## Required action
All of the records below must be reproduced exactly, minus any pictures.

*** Input records ***

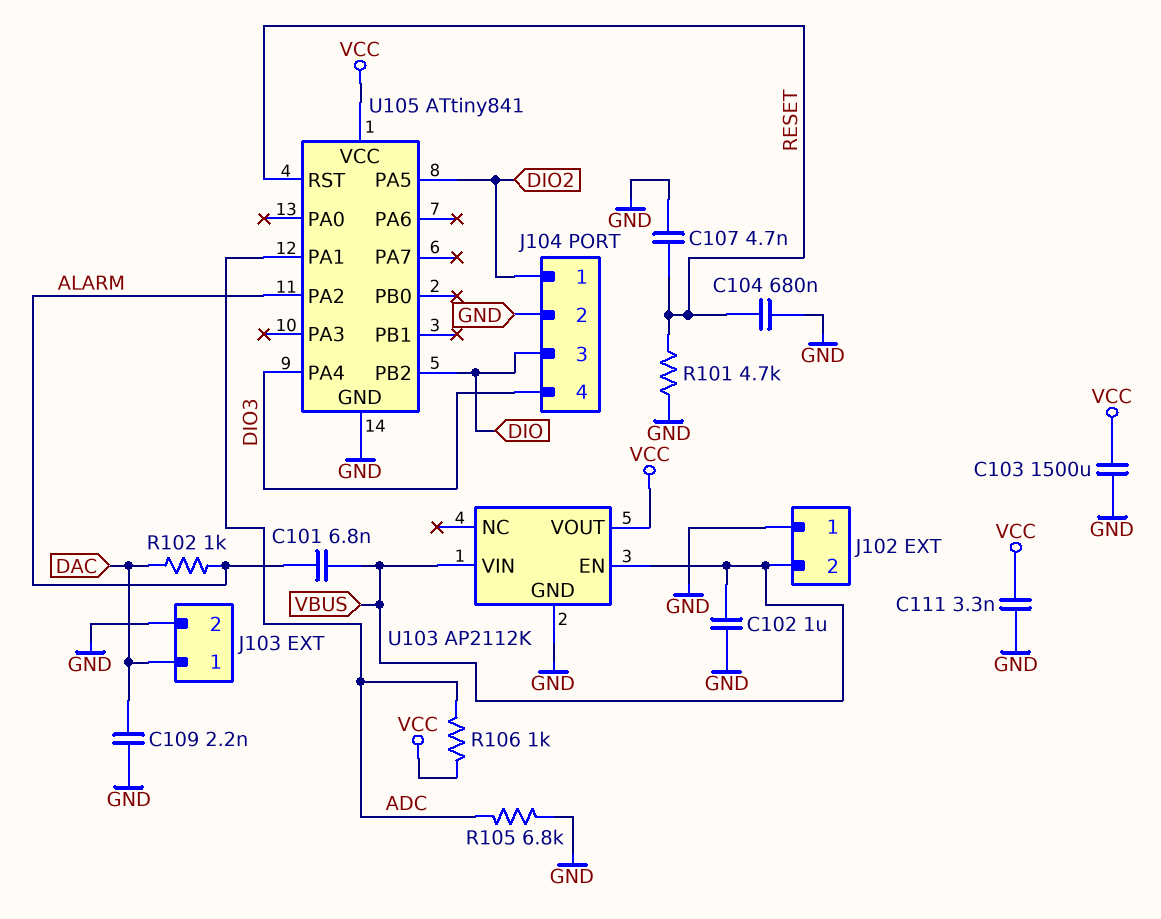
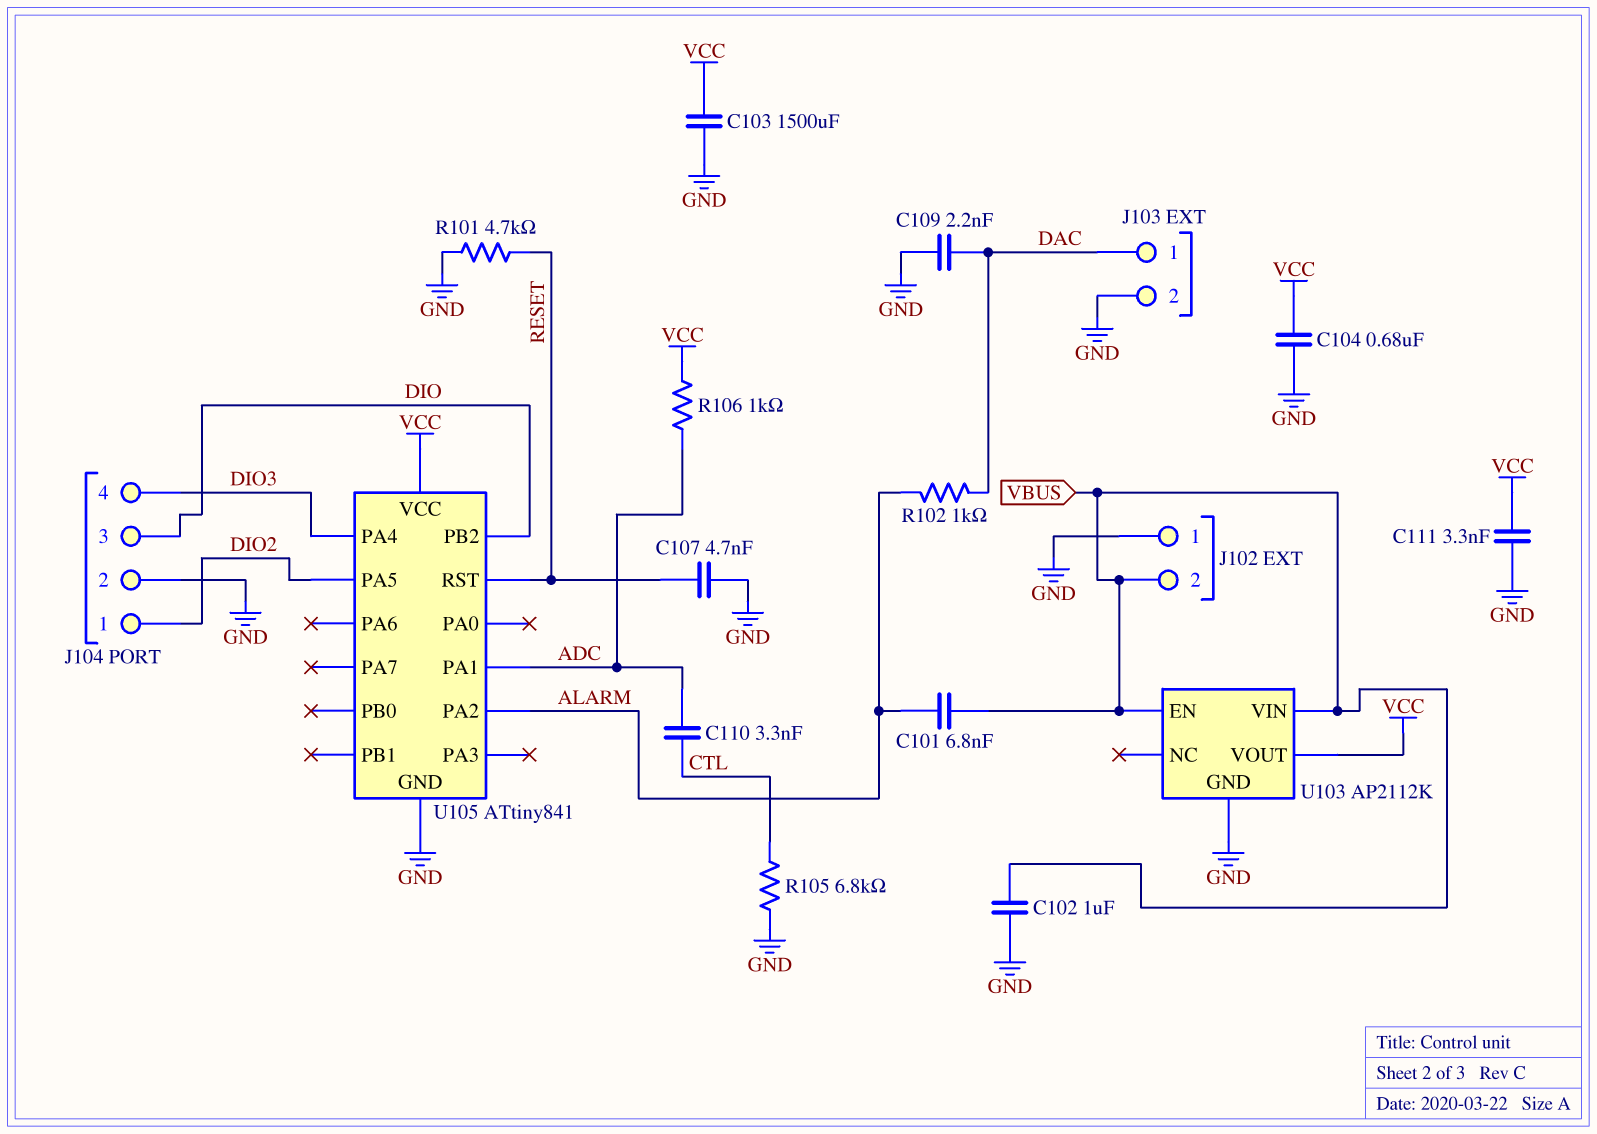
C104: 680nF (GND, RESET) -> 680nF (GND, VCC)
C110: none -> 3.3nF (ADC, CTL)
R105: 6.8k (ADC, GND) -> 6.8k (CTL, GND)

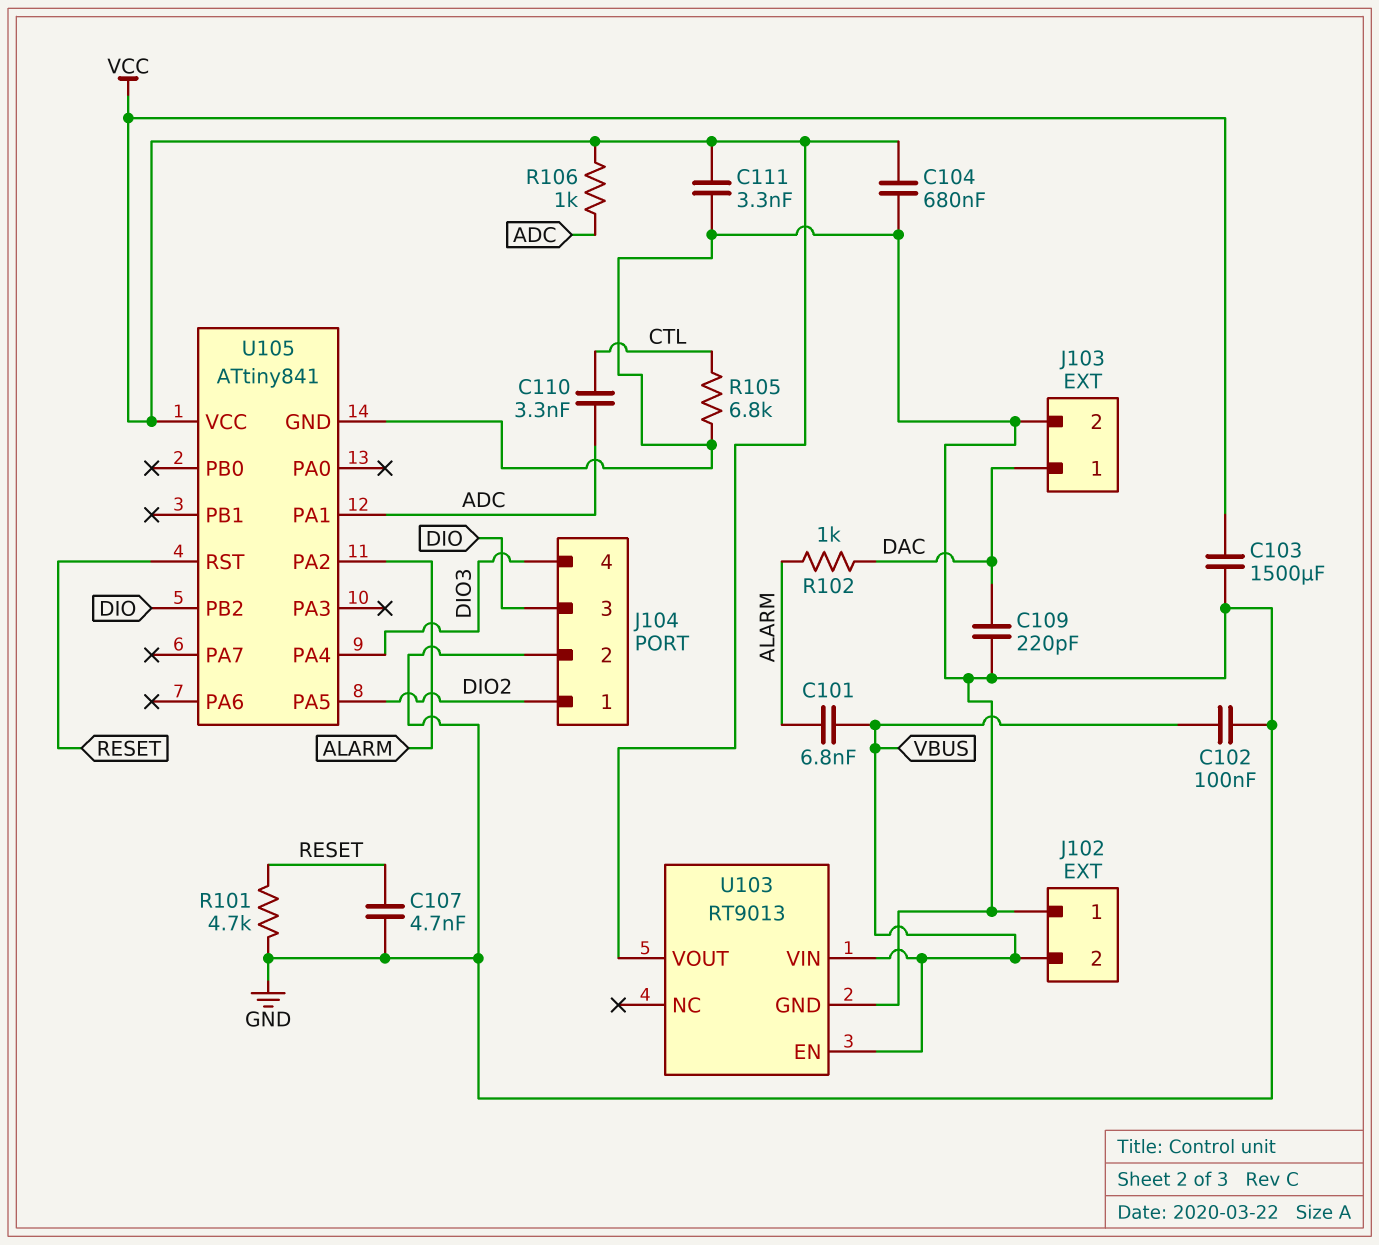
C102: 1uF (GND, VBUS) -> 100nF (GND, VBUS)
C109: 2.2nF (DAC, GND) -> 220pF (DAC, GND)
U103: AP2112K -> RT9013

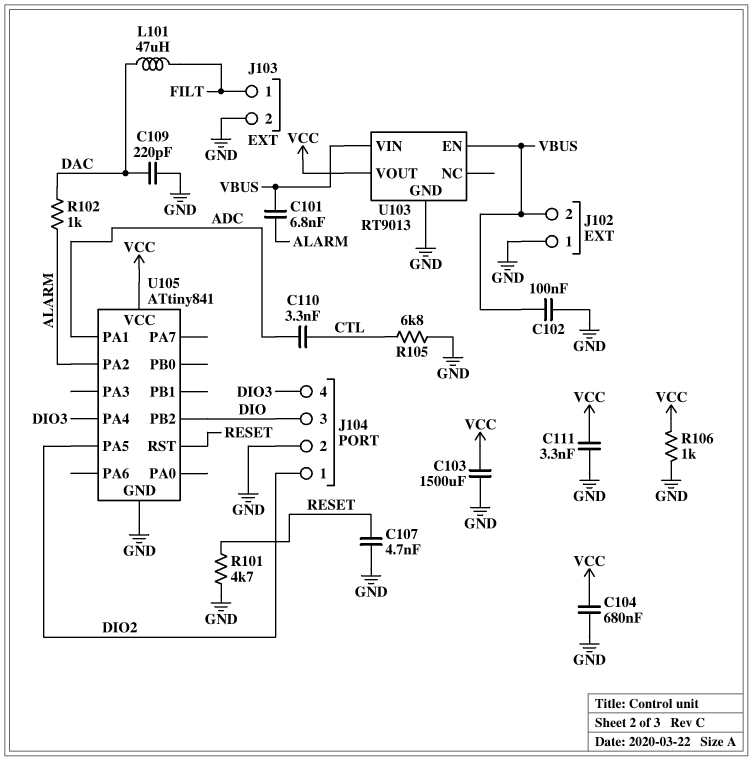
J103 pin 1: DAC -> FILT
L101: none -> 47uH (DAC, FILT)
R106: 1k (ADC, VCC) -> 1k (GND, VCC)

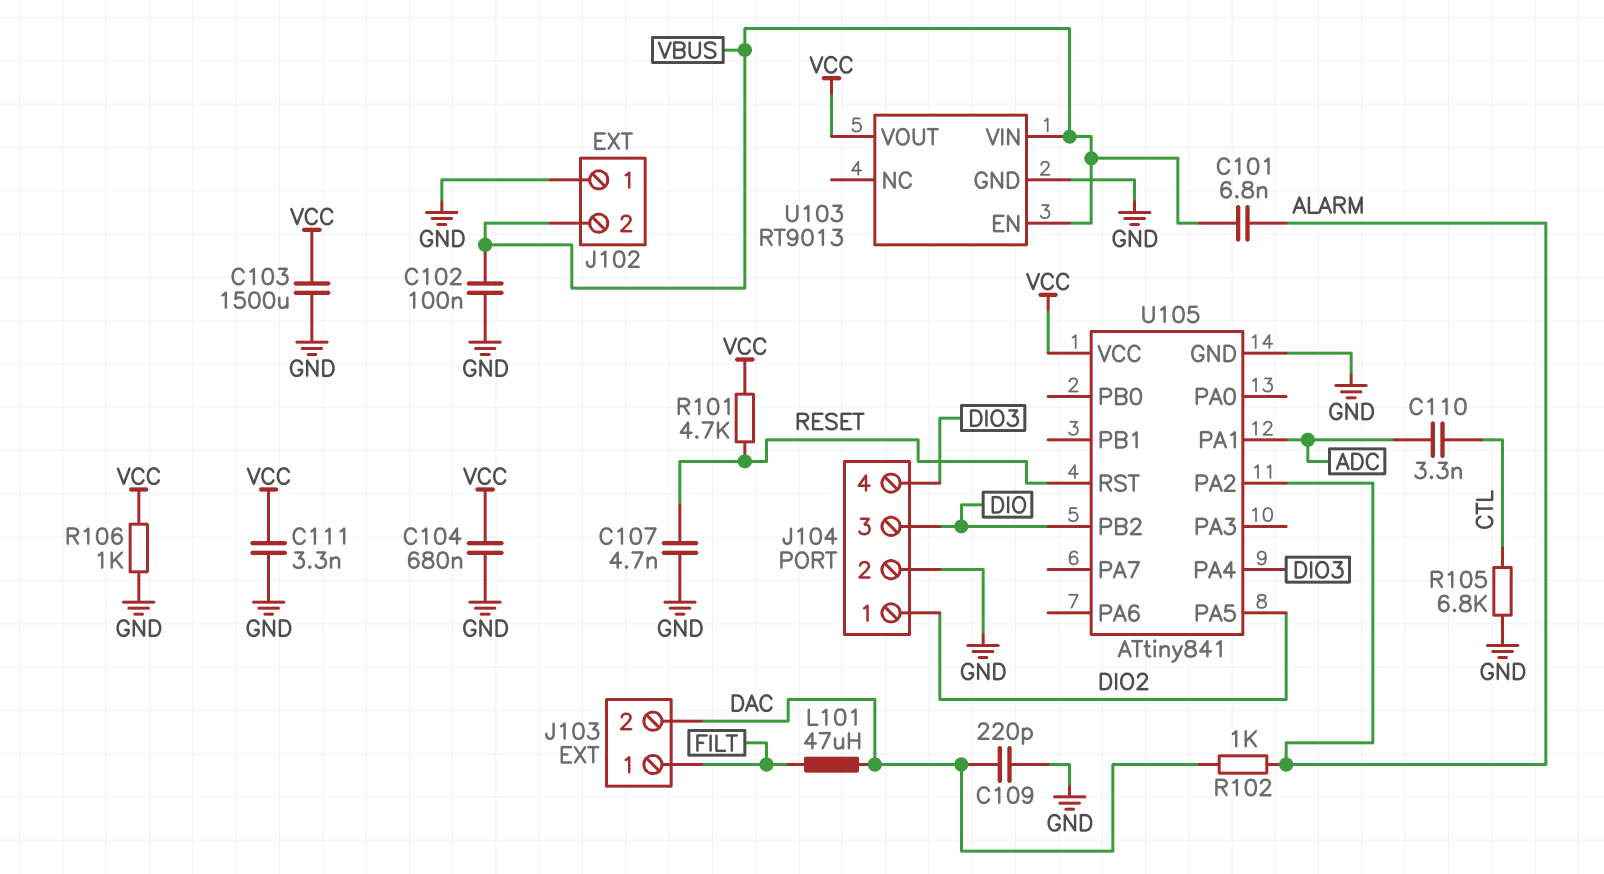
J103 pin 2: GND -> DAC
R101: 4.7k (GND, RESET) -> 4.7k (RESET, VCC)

***

## Written reply
C104: 680nF (GND, RESET) -> 680nF (GND, VCC)
C110: none -> 3.3nF (ADC, CTL)
R105: 6.8k (ADC, GND) -> 6.8k (CTL, GND)

C102: 1uF (GND, VBUS) -> 100nF (GND, VBUS)
C109: 2.2nF (DAC, GND) -> 220pF (DAC, GND)
U103: AP2112K -> RT9013

J103 pin 1: DAC -> FILT
L101: none -> 47uH (DAC, FILT)
R106: 1k (ADC, VCC) -> 1k (GND, VCC)

J103 pin 2: GND -> DAC
R101: 4.7k (GND, RESET) -> 4.7k (RESET, VCC)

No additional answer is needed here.